Exercise instructions: Below are entries; copy exactly, and only, the lines from the one containing "blue toothbrush: 9 -> 7" through their final line, leaving out pictures.

**** Excerpted data

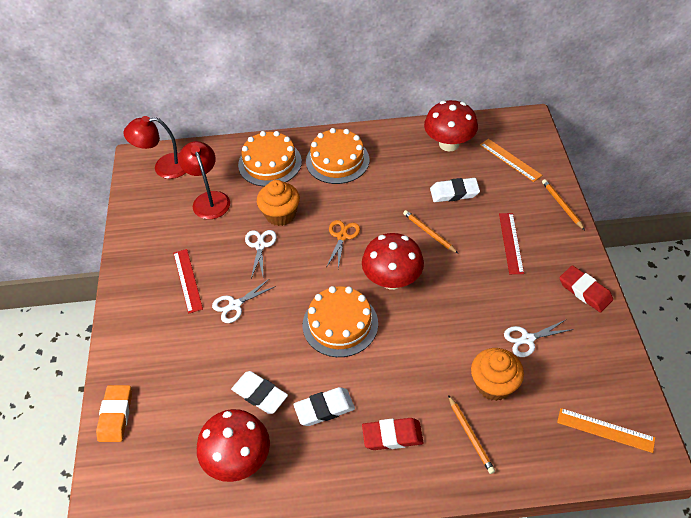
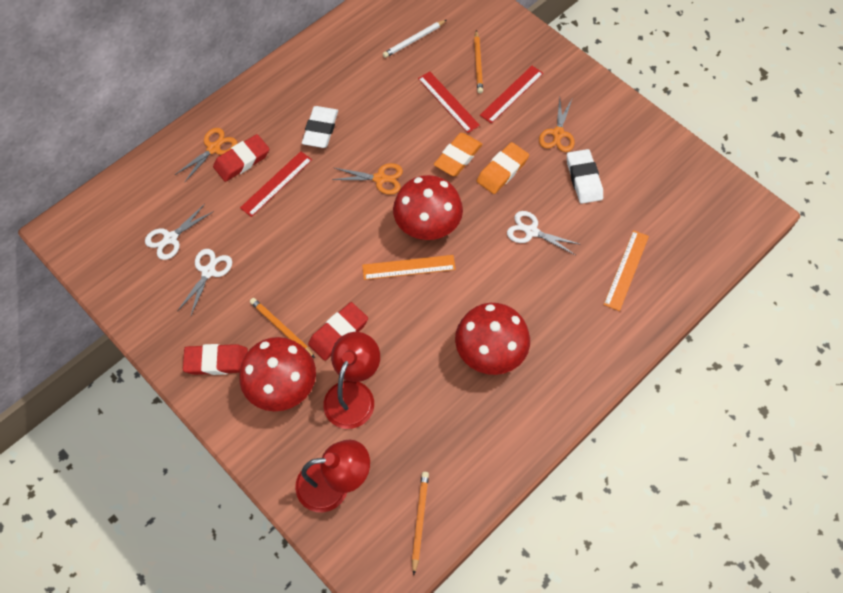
orange cake: 3 -> 0
orange cupcake: 2 -> 0
orange eraser: 1 -> 2
orange scissors: 1 -> 3
red eraser: 2 -> 3
red ruler: 2 -> 3
white eraser: 3 -> 2
white pencil: 0 -> 1

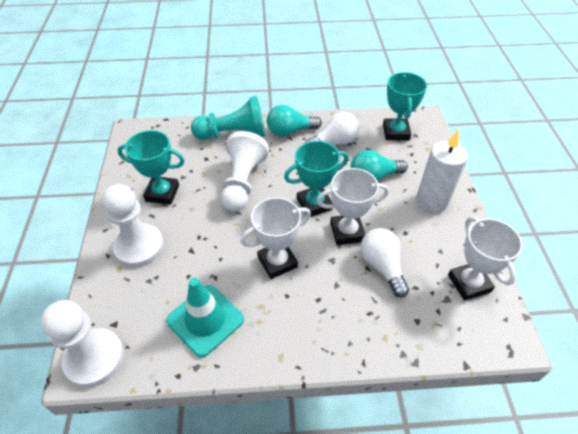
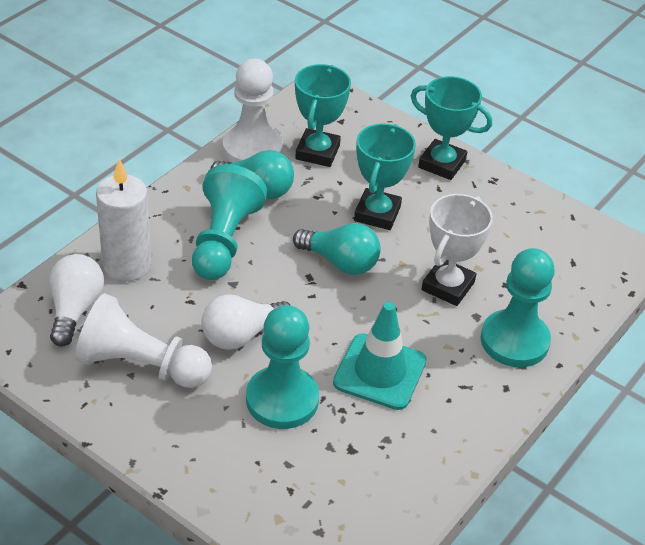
turquoise pawn: 1 -> 3
white pawn: 3 -> 2
white trophy: 3 -> 1

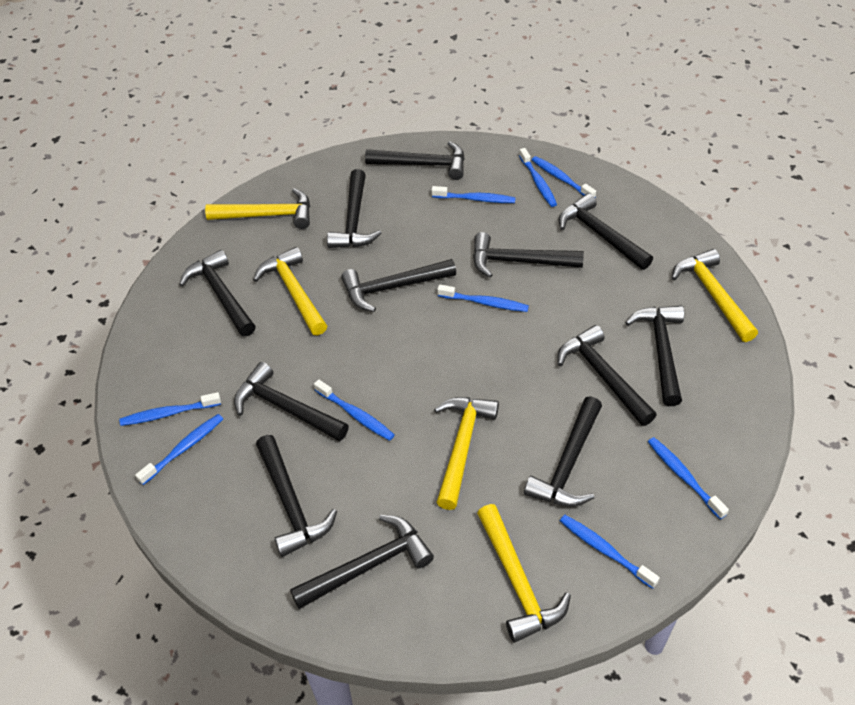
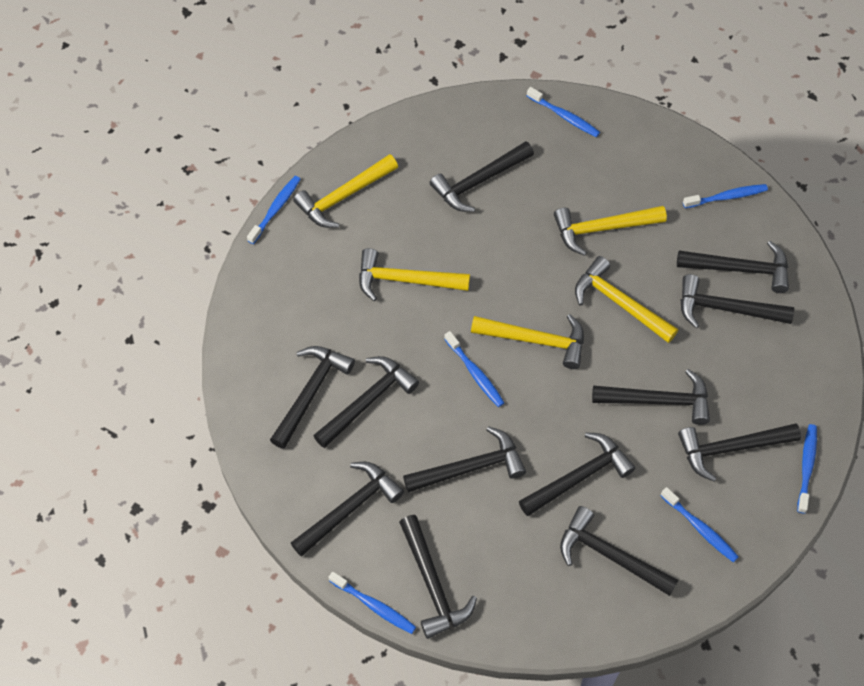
blue toothbrush: 9 -> 7

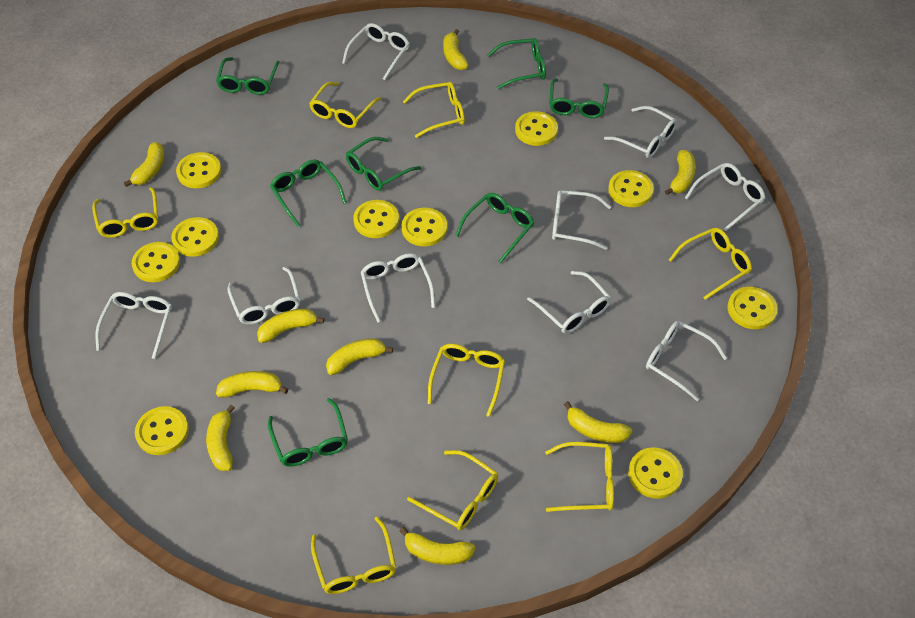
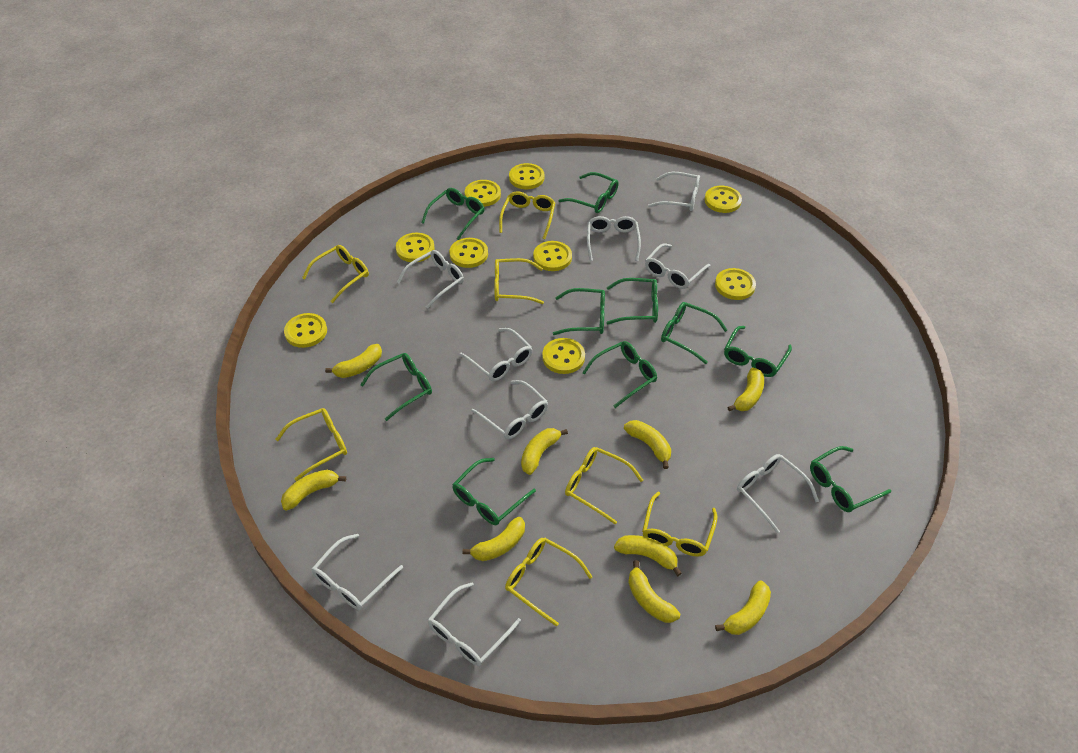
green glasses: 7 -> 10
yellow button: 10 -> 9
yellow glasses: 8 -> 7

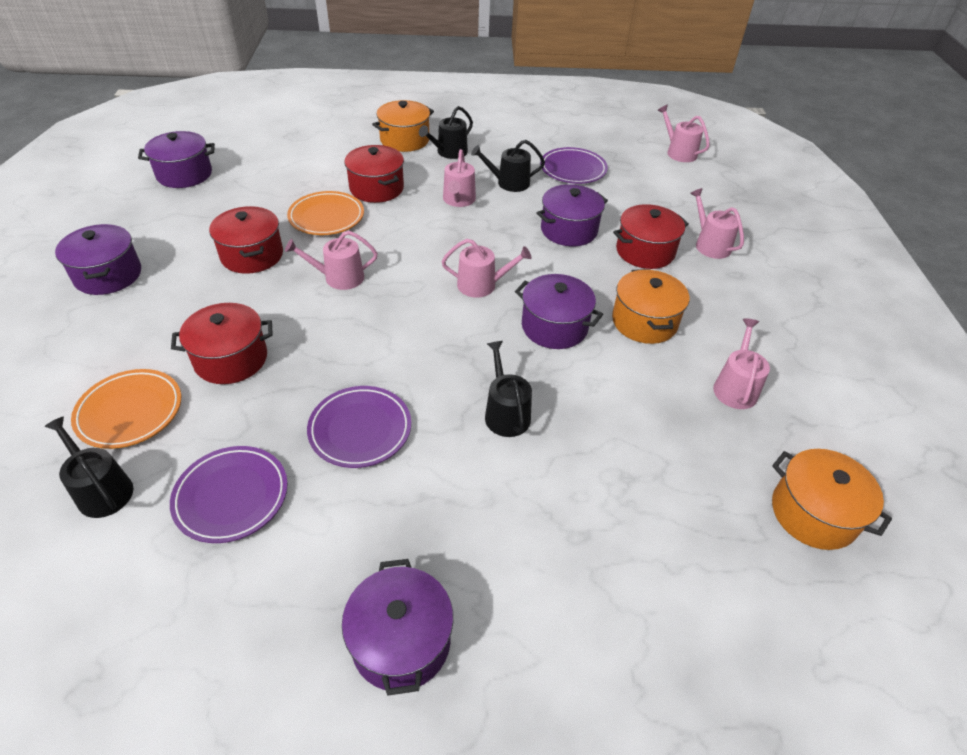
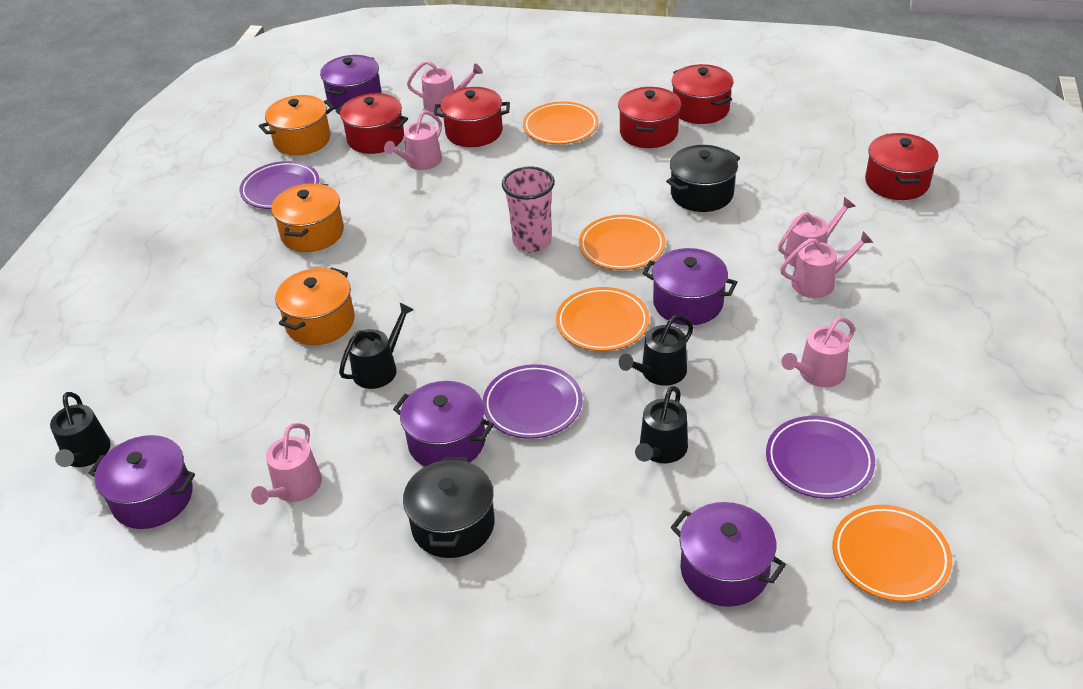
black pot: 0 -> 2
orange plate: 2 -> 4
pink cup: 0 -> 1
red pot: 4 -> 5

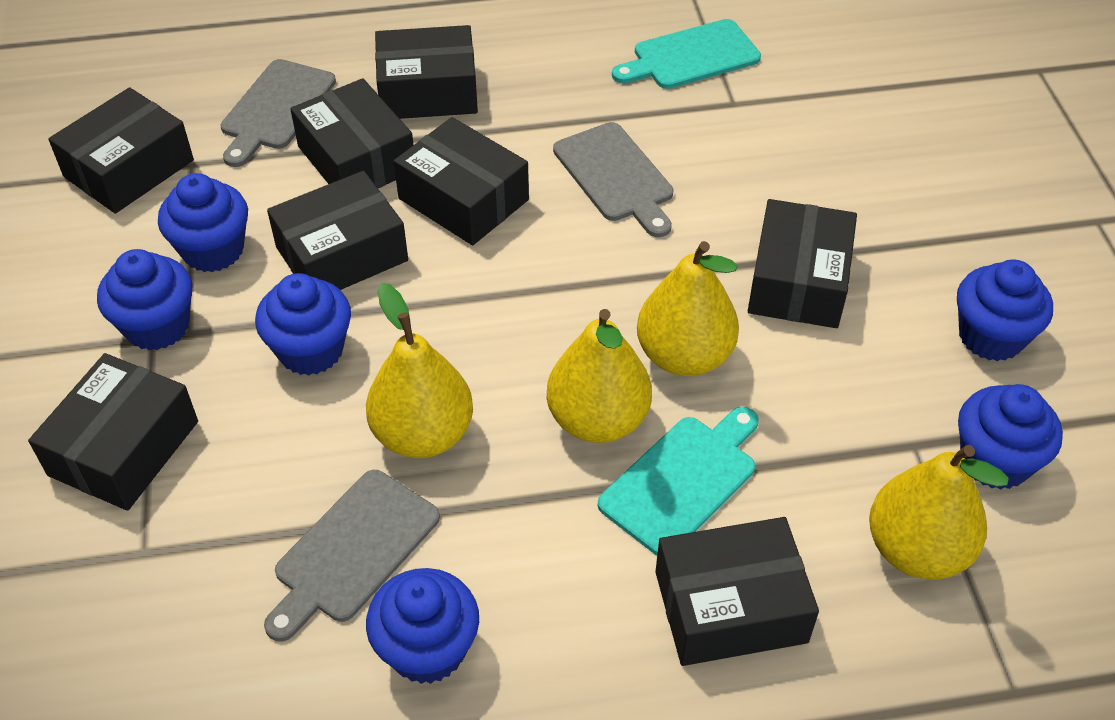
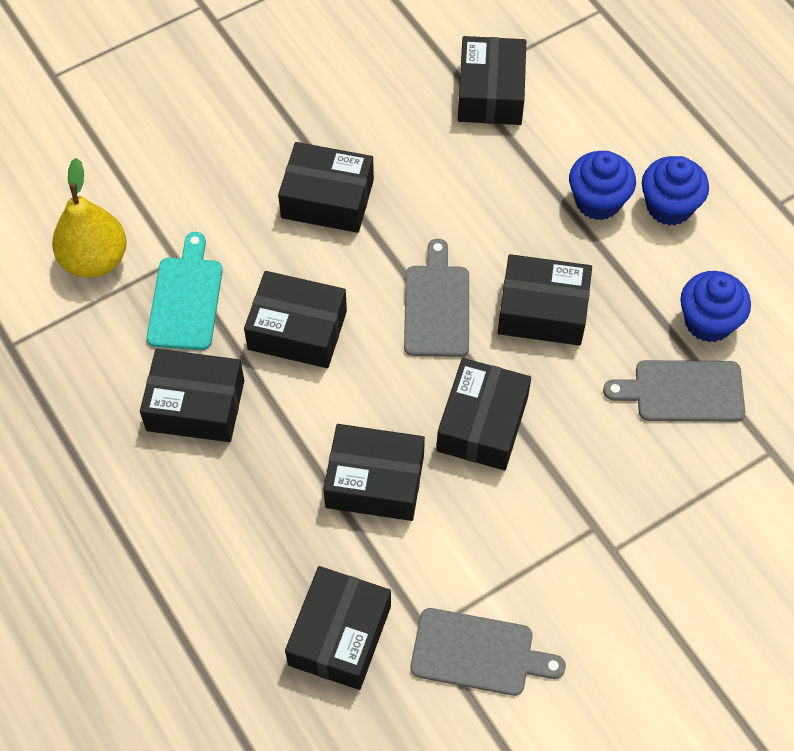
blue cupcake: 6 -> 3
turquoise cutting board: 2 -> 1
yellow pear: 4 -> 1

********

Solution for this exercise:
blue toothbrush: 9 -> 7

green glasses: 7 -> 10
yellow button: 10 -> 9
yellow glasses: 8 -> 7

black pot: 0 -> 2
orange plate: 2 -> 4
pink cup: 0 -> 1
red pot: 4 -> 5

blue cupcake: 6 -> 3
turquoise cutting board: 2 -> 1
yellow pear: 4 -> 1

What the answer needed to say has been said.